_WORK TO COMPLETE_
What is needed is an exact copy of every entry, without the pictures.

Edit difference data

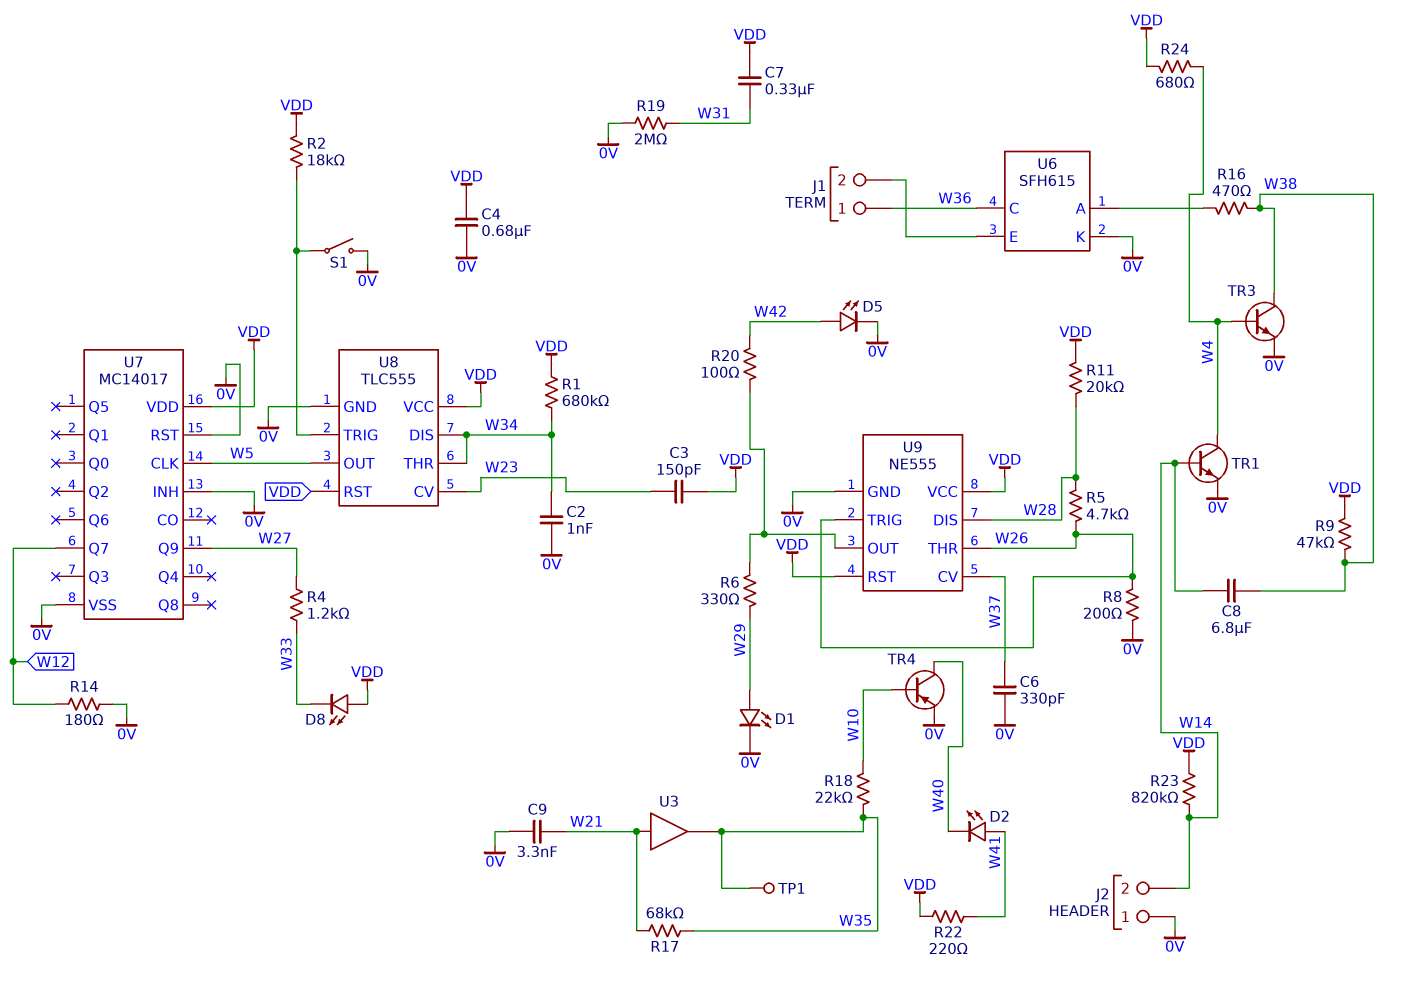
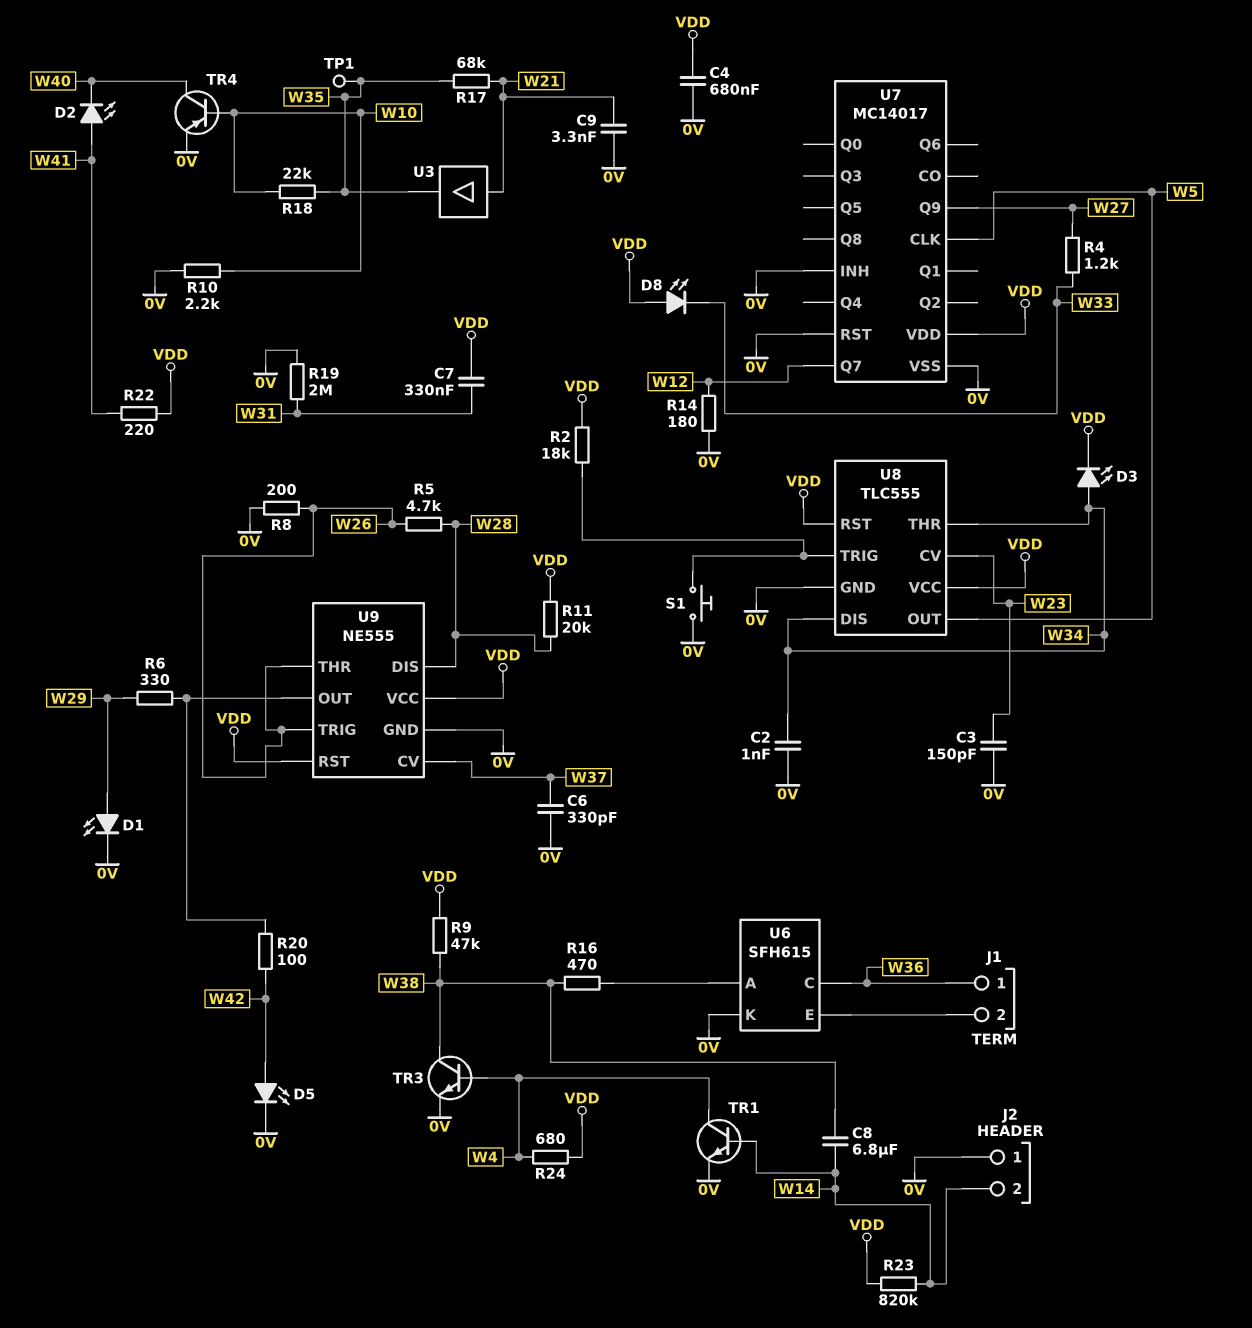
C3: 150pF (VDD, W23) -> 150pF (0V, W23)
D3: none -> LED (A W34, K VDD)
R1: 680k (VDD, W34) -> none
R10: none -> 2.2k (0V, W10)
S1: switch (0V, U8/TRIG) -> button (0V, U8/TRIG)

_RESPONSE TO THIS TASK_
C3: 150pF (VDD, W23) -> 150pF (0V, W23)
D3: none -> LED (A W34, K VDD)
R1: 680k (VDD, W34) -> none
R10: none -> 2.2k (0V, W10)
S1: switch (0V, U8/TRIG) -> button (0V, U8/TRIG)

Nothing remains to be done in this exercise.